- Work required -
Copy every line of the following data that includes the string "LAMP".

Detected change data:
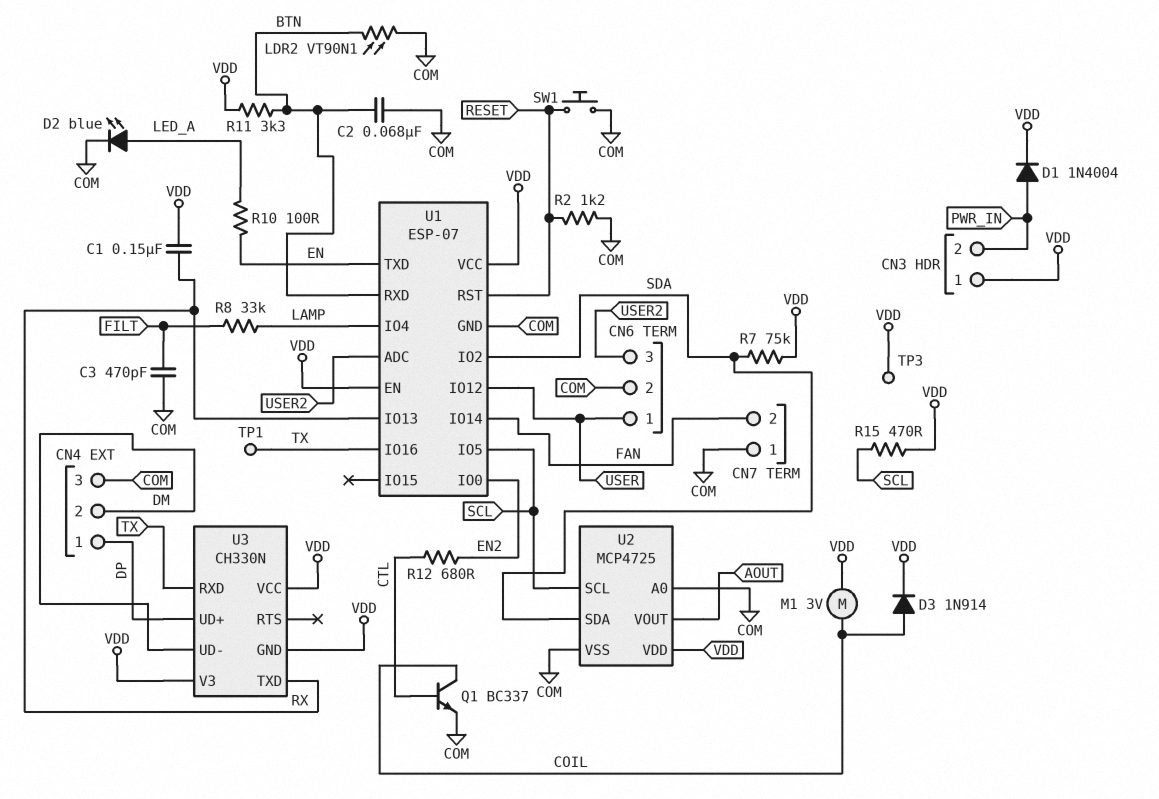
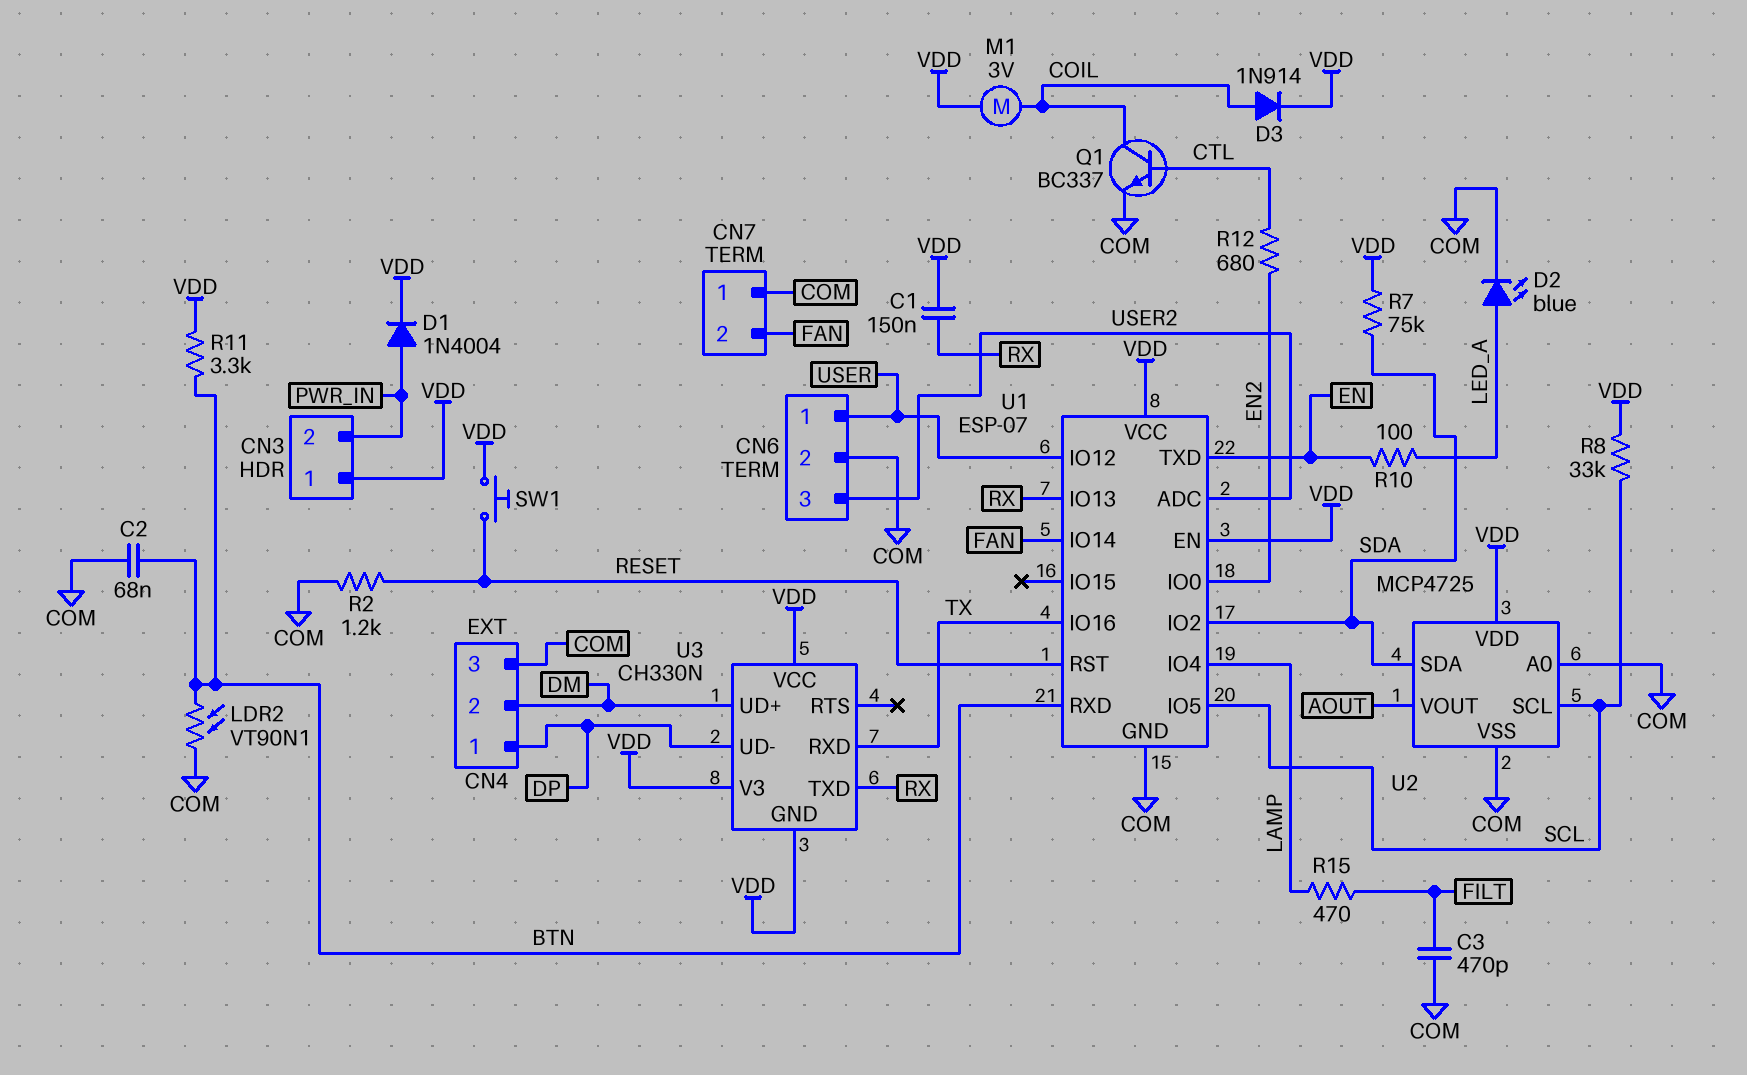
R8: 33k (FILT, LAMP) -> 33k (SCL, VDD)
R15: 470 (SCL, VDD) -> 470 (FILT, LAMP)
SW1: button (COM, RESET) -> button (RESET, VDD)
TP1: test point (TX) -> none
TP3: test point (VDD) -> none
U3 pin UD+: DP -> DM
U3 pin UD-: DM -> DP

- The answer -
R8: 33k (FILT, LAMP) -> 33k (SCL, VDD)
R15: 470 (SCL, VDD) -> 470 (FILT, LAMP)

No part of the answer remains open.